_DESCRIPTION OF THE TASK_
In the material below, the lines from the one containing "(322, 251) = (323, 305): red" through the one containing "(722, 314) = (761, 333): turquoise" are to be given again exactly, ends included, and no others.

_LISTED ENTRIES_
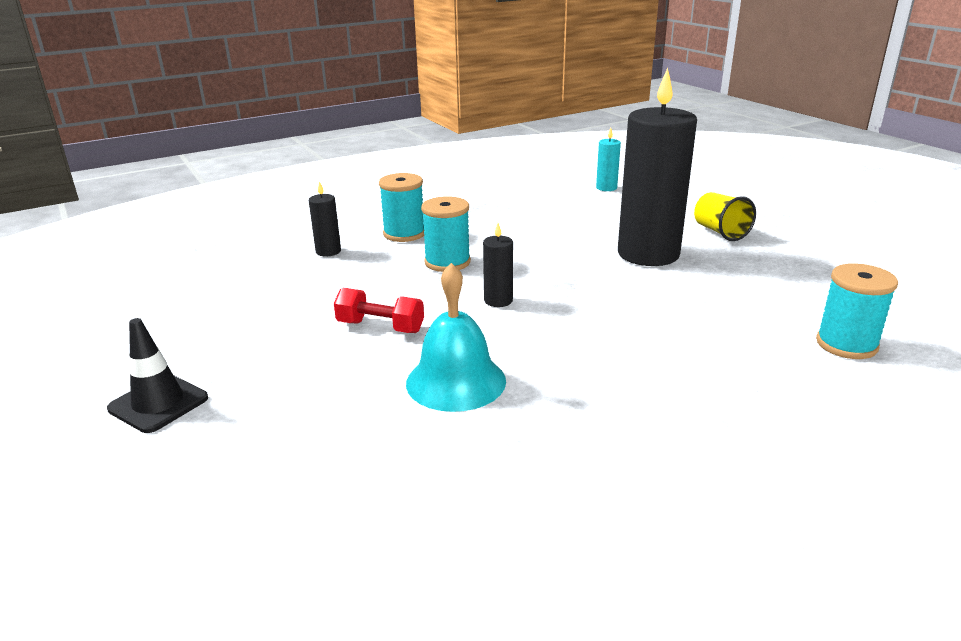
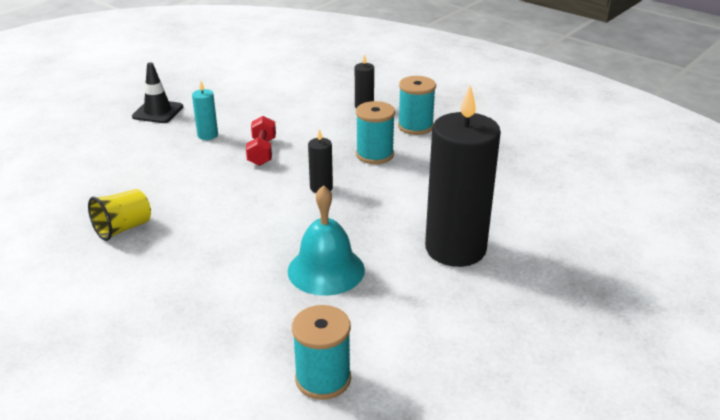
camera: 70 degrees right, 5 degrees up
(456, 381) = (203, 192): turquoise bell -> turquoise bell (326, 270)
(606, 188) = (614, 205): turquoise candle -> turquoise candle (207, 135)
(720, 232) = (546, 290): yellow cup -> yellow cup (123, 228)

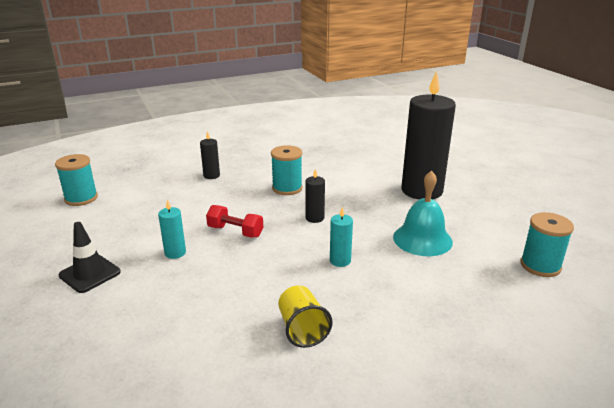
camera: 65 degrees left, 5 degrees down
(245, 223) = (340, 261): none -> turquoise candle
(415, 126) = (263, 166): turquoise spool -> turquoise spool (81, 198)

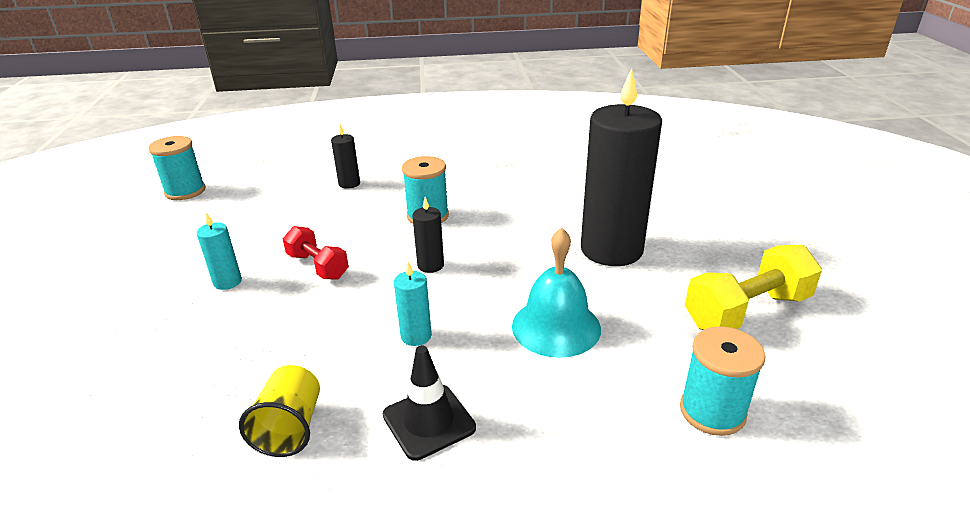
camera: 20 degrees right, 5 degrees up
(90, 274) = (118, 290): black traffic cone -> black traffic cone (429, 421)
(521, 211) = (746, 311): none -> yellow dumbbell

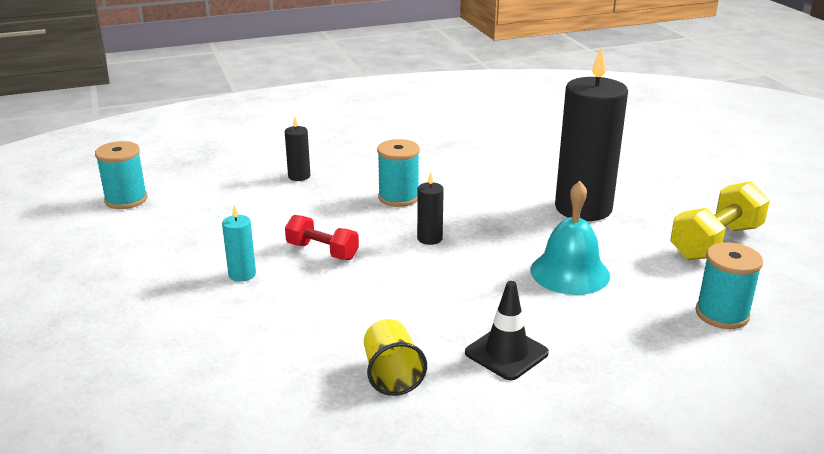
camera: 15 degrees left, 5 degrees down
(416, 336) = (454, 294): turquoise candle -> none

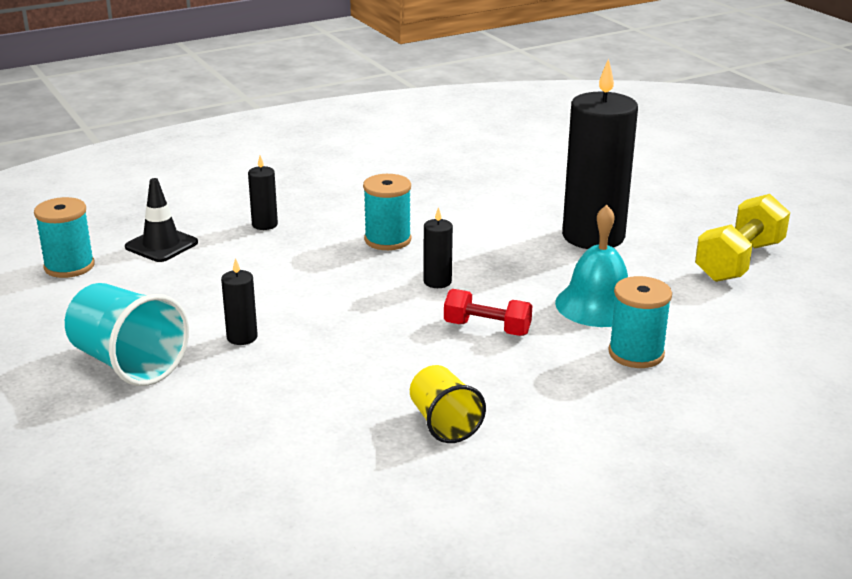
camera: 10 degrees left, 0 degrees up
(137, 289) = (128, 363): none -> turquoise cup
(242, 274) = (242, 337): turquoise candle -> black candle
(322, 251) = (323, 305): red dumbbell -> red dumbbell (487, 328)
(506, 353) = (555, 391): black traffic cone -> black traffic cone (161, 245)
(722, 314) = (761, 333): turquoise spool -> turquoise spool (636, 353)

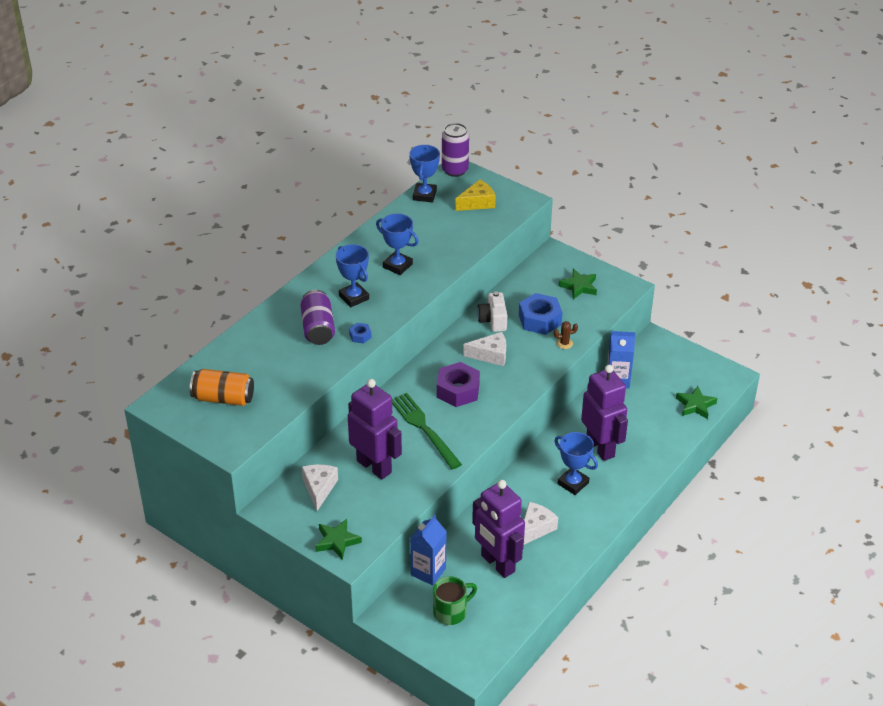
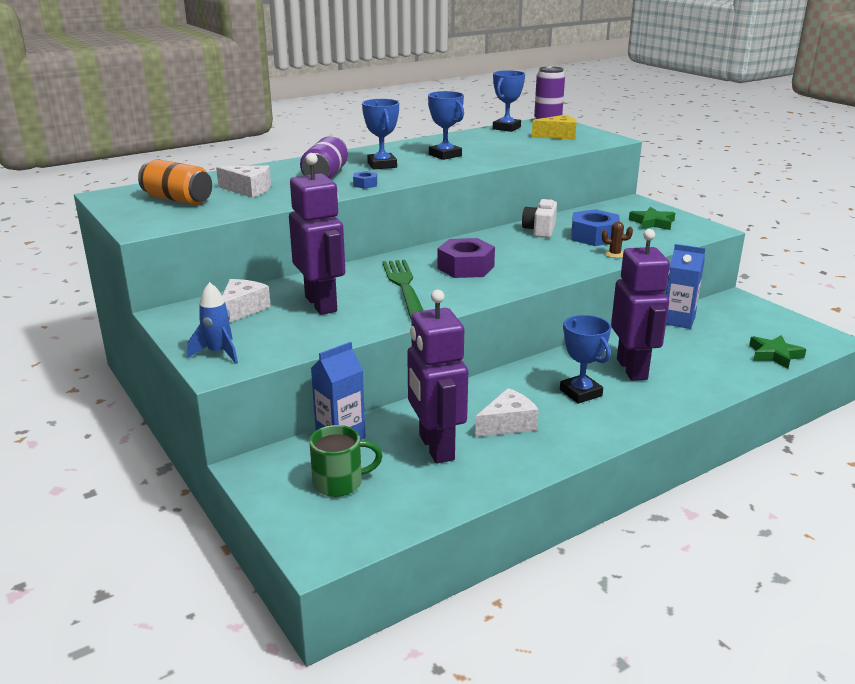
camera: 20 degrees right, 15 degrees down
(337, 541) = (218, 353): green star -> blue rocket
(490, 355) = (521, 250): white cheese -> white cheese (248, 190)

_RESULT OF THIS EXERCISE_
(322, 251) = (323, 305): red dumbbell -> red dumbbell (487, 328)
(506, 353) = (555, 391): black traffic cone -> black traffic cone (161, 245)
(722, 314) = (761, 333): turquoise spool -> turquoise spool (636, 353)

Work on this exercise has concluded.